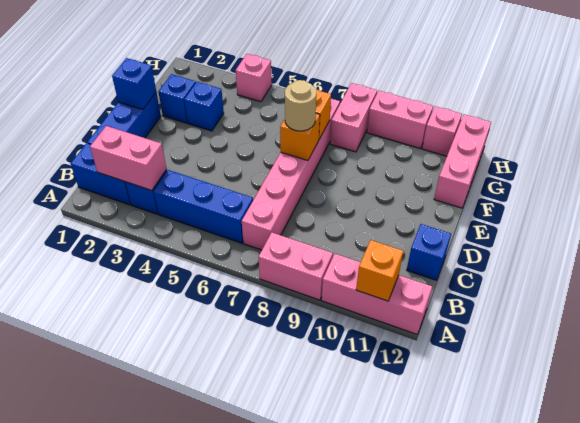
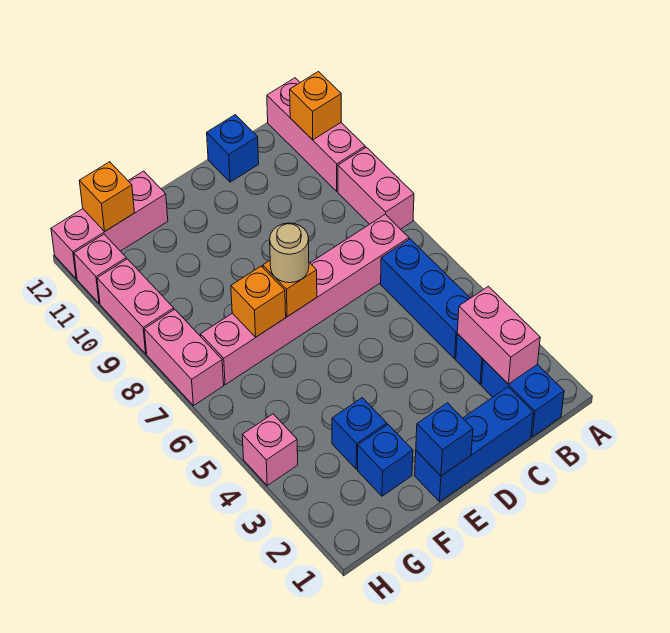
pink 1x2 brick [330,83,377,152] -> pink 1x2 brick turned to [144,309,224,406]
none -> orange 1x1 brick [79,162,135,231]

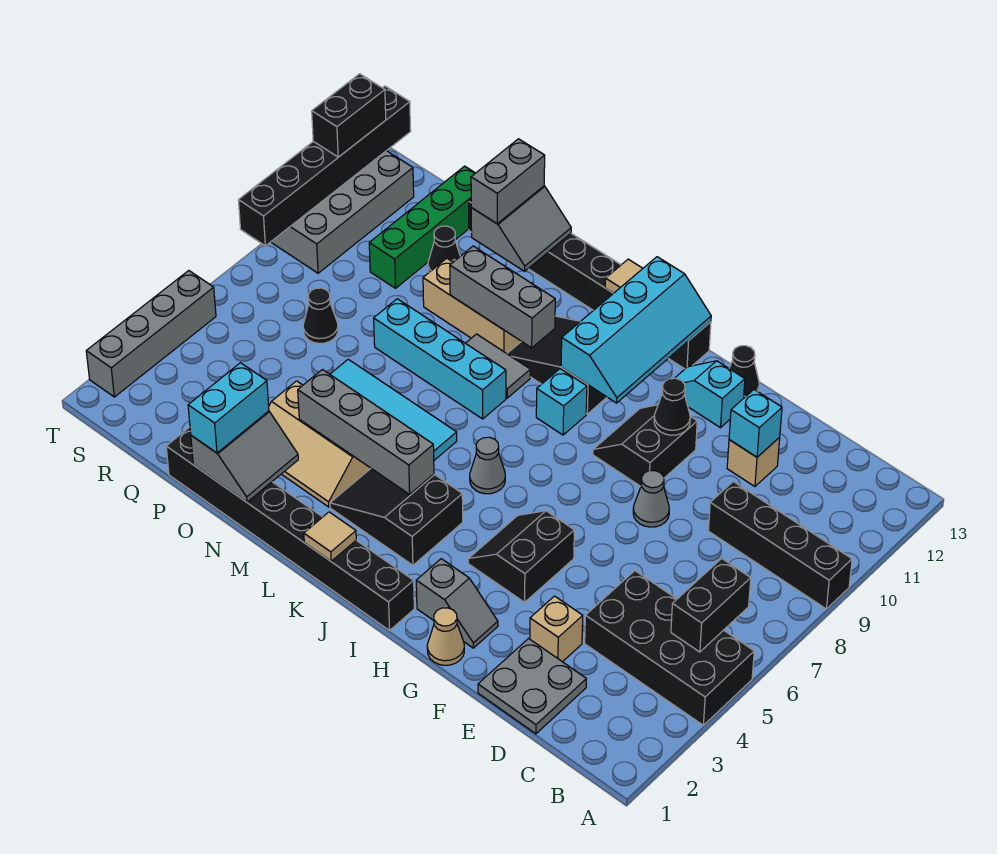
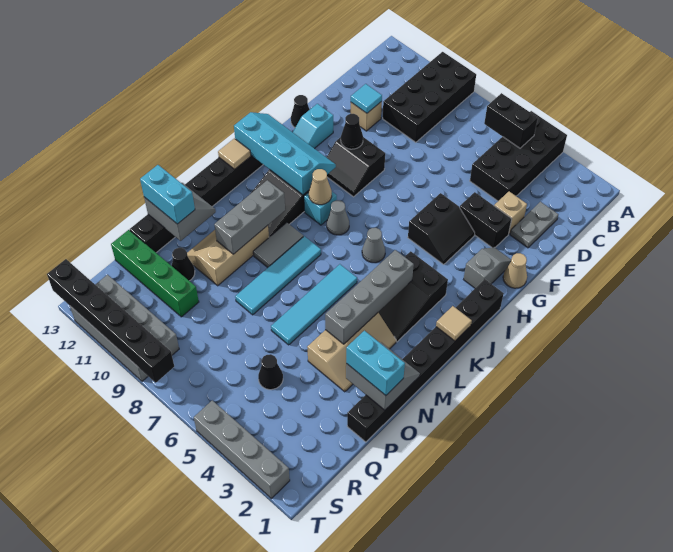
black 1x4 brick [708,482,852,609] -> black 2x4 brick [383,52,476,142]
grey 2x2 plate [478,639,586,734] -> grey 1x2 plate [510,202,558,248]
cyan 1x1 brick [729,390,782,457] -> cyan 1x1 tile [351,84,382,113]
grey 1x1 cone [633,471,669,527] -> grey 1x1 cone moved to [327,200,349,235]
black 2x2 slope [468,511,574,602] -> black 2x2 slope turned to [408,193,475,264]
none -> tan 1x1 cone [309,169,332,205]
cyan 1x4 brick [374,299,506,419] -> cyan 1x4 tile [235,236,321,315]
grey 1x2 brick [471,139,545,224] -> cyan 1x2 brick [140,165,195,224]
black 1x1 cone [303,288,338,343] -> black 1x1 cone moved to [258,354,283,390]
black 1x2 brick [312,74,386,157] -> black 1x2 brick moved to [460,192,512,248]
____
§ What to produce: Please write out the lines that run from the one with "black 1x1 cone [303,288,338,343]" to the end of the records, both included, exactly as they appear.

§ Solution:
black 1x1 cone [303,288,338,343] -> black 1x1 cone moved to [258,354,283,390]
black 1x2 brick [312,74,386,157] -> black 1x2 brick moved to [460,192,512,248]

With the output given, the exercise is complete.